* _Action item_
Below is a listing; print exactly its lines from the one containing "none -> black cone E2 level 3" down to the one containing "tan brick I2 level 2 -> none", both inclusive, with every picture left out.

* _Information_
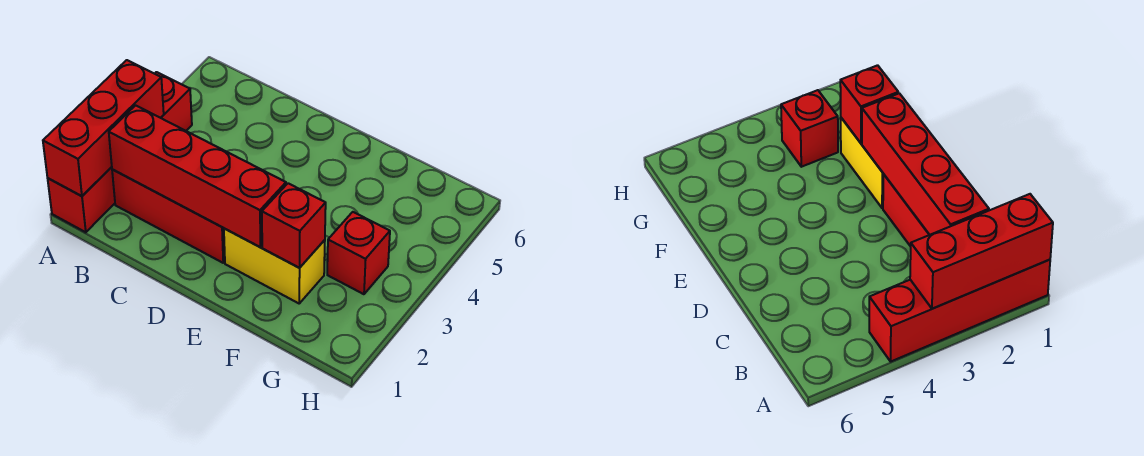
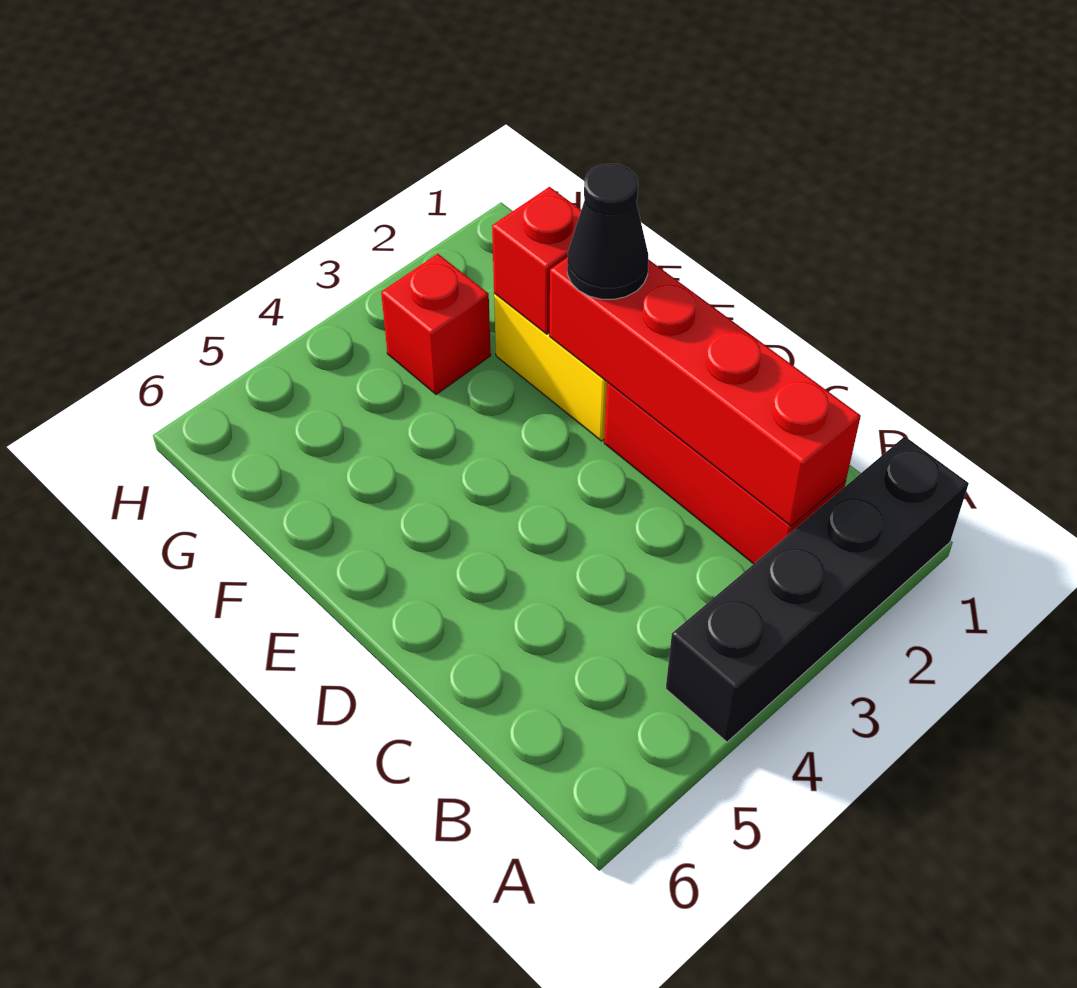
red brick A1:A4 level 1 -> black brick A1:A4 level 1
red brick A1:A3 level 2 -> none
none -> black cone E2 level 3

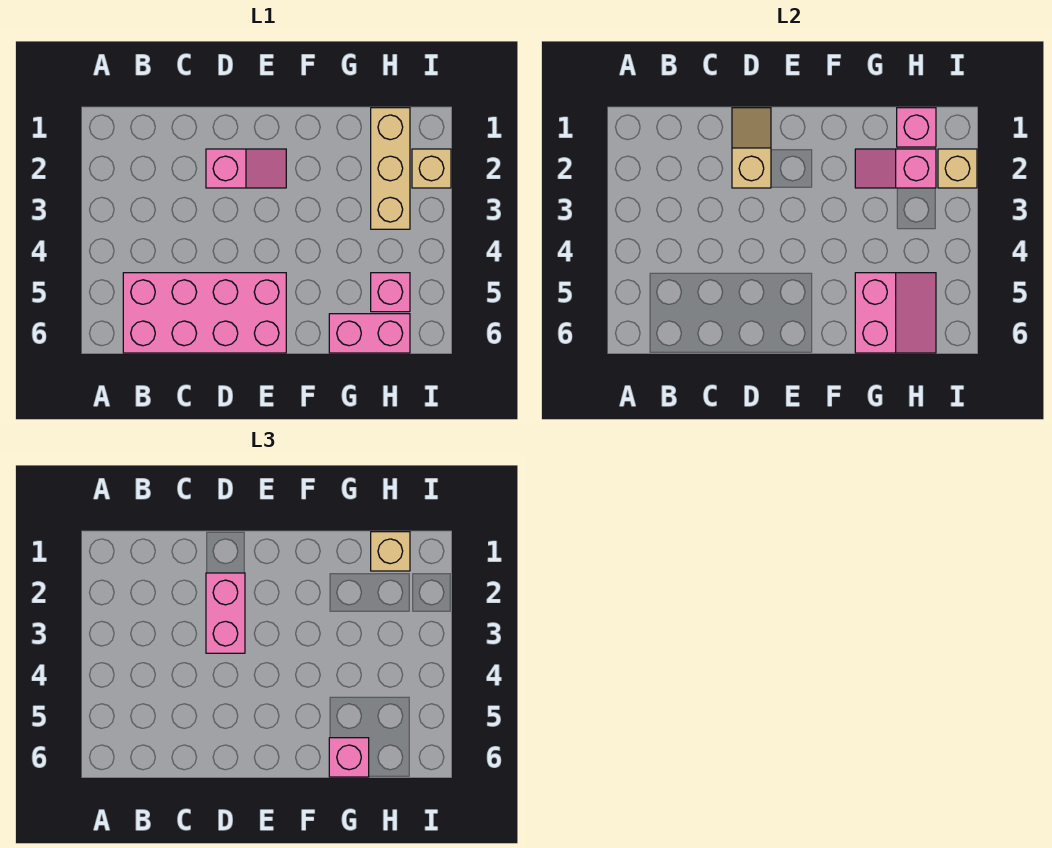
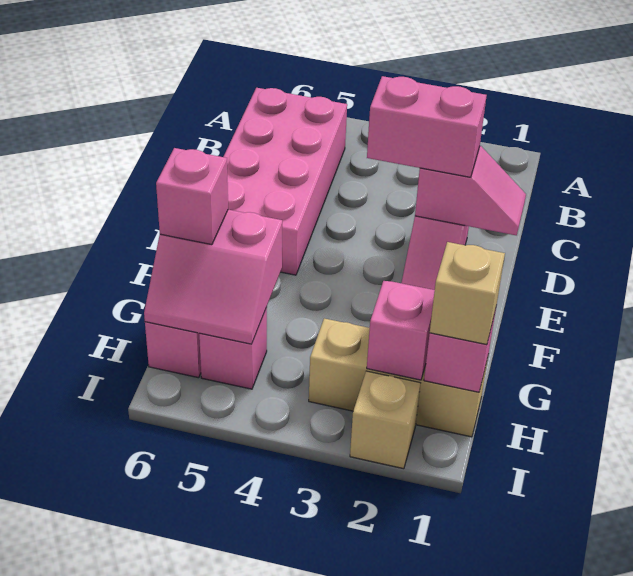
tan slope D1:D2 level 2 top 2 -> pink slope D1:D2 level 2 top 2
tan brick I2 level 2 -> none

---

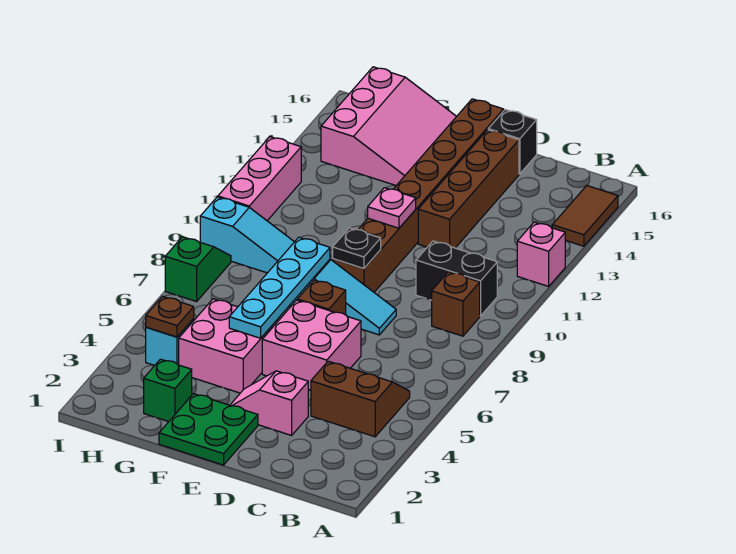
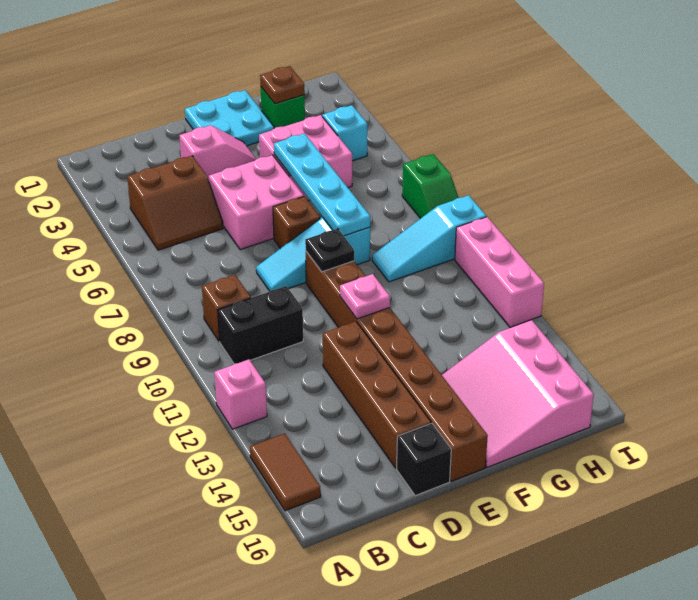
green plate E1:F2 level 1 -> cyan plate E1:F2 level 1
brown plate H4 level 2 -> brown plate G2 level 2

* _Finished exercise_
none -> black cone E2 level 3

tan slope D1:D2 level 2 top 2 -> pink slope D1:D2 level 2 top 2
tan brick I2 level 2 -> none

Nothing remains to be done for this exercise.